EXERCISE:
The job is to find each line in the entries holding the string "down" and copy that line.

Before-and-after object listings:
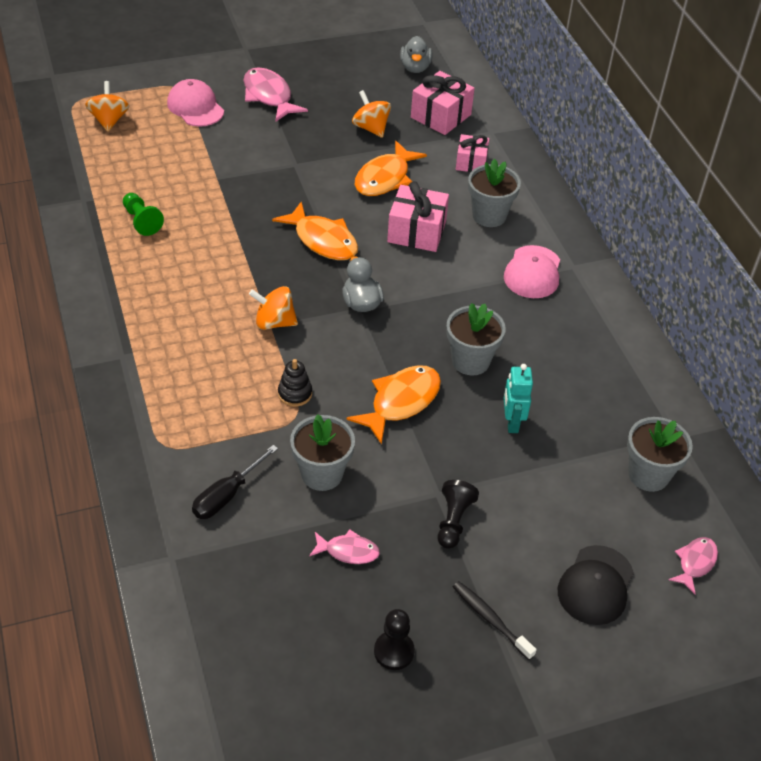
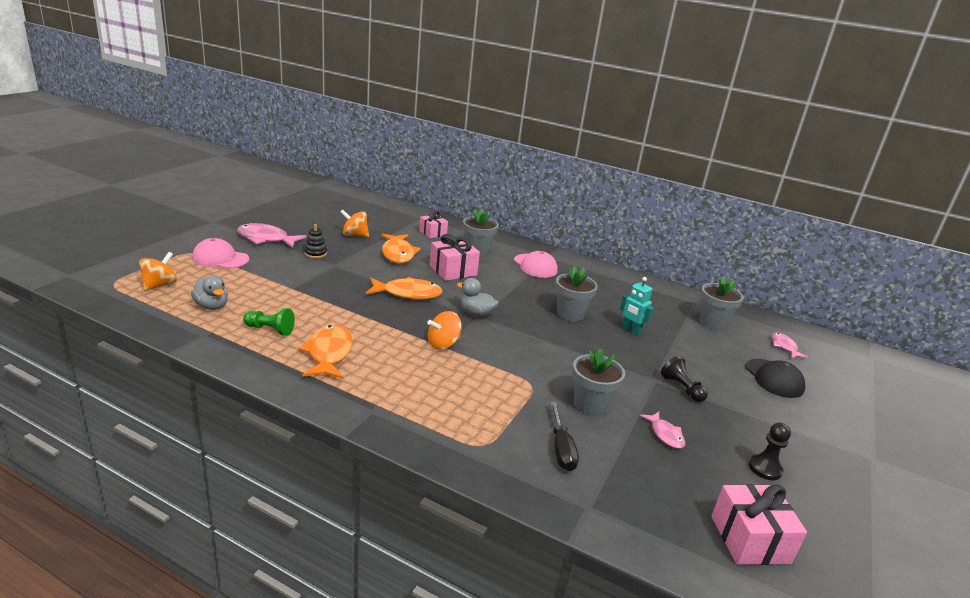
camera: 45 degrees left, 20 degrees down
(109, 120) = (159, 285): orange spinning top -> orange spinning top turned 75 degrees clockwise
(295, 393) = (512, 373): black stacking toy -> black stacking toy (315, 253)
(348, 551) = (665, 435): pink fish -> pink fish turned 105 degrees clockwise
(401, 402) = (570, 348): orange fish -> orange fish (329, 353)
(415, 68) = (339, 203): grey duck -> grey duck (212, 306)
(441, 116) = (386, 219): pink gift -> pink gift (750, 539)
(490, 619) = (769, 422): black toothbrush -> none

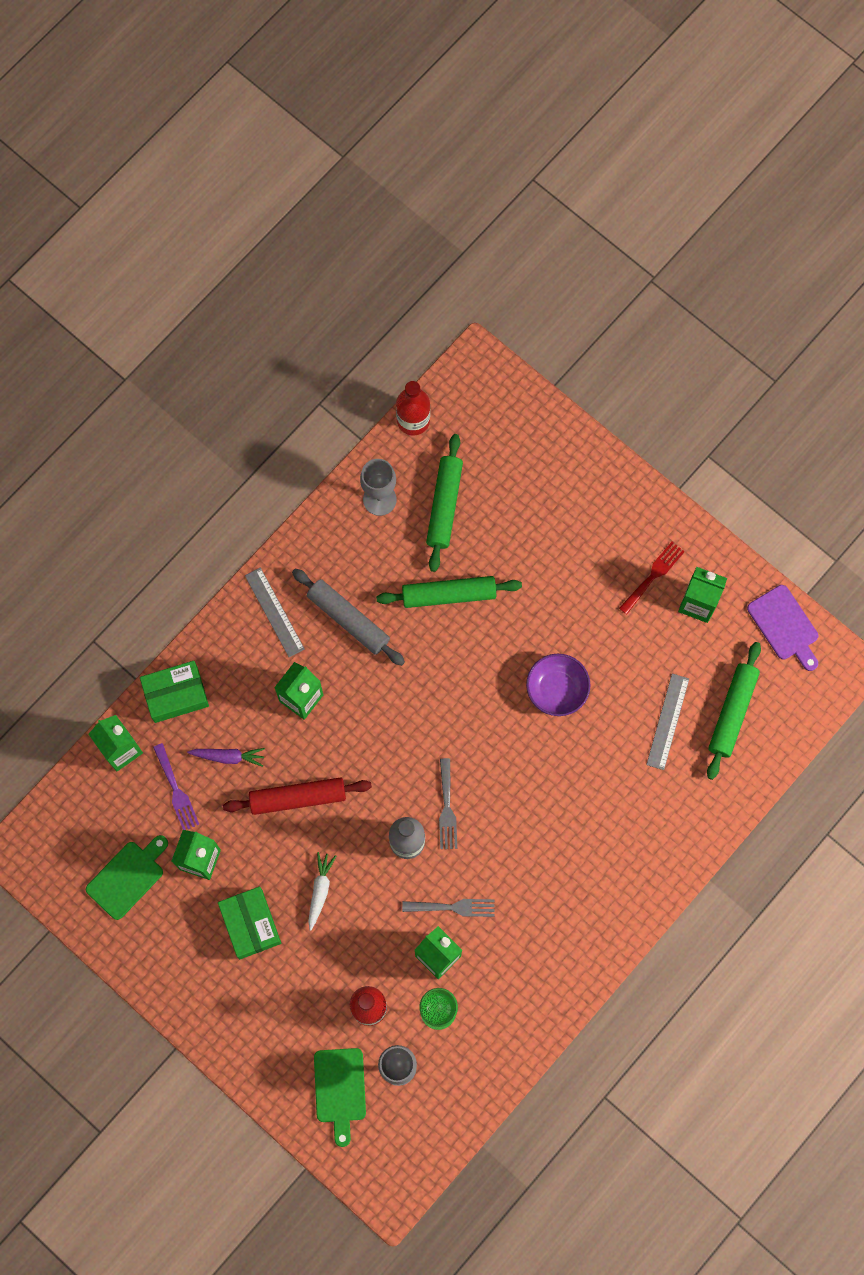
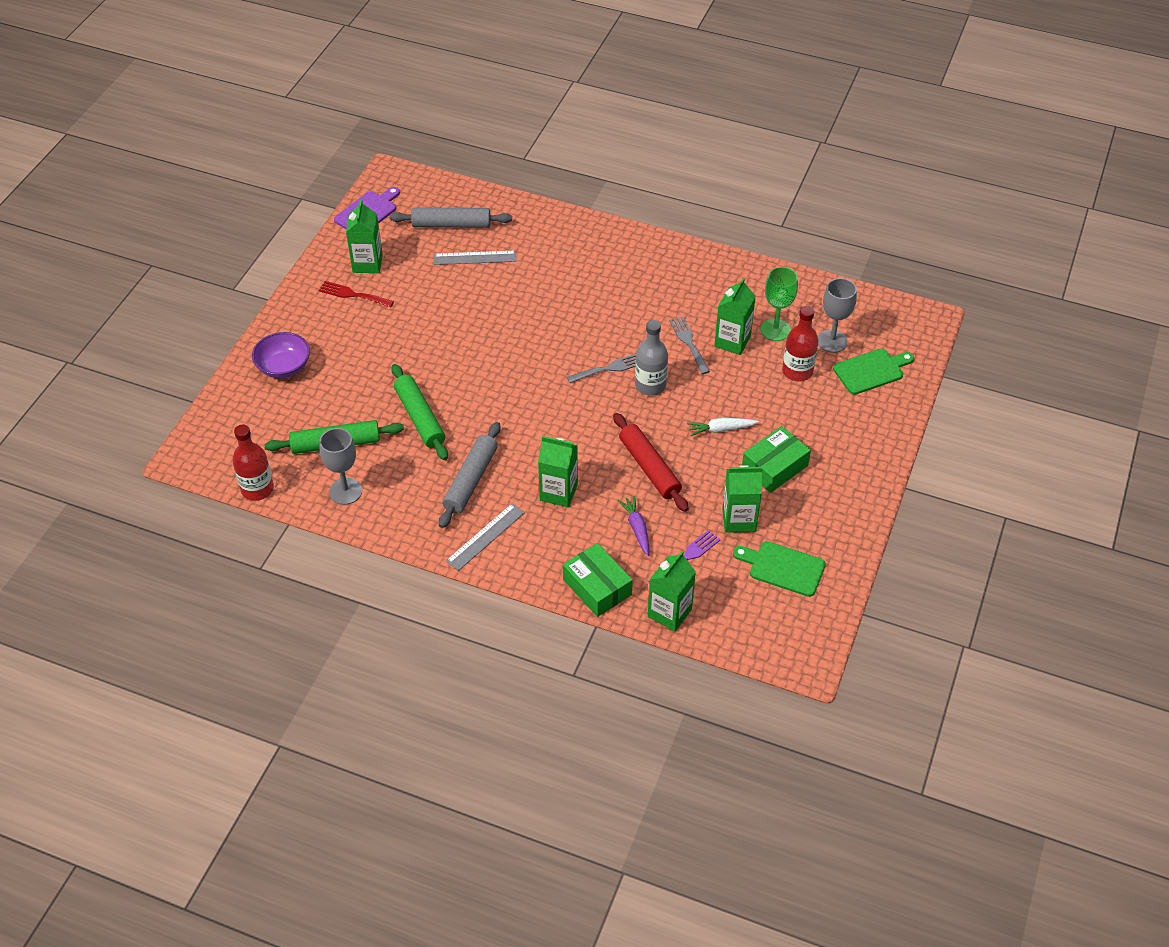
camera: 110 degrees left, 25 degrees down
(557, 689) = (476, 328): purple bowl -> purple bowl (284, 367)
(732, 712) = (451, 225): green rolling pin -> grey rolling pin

SOLUTION TO THIS PROBLEM:
camera: 45 degrees left, 20 degrees down
camera: 110 degrees left, 25 degrees down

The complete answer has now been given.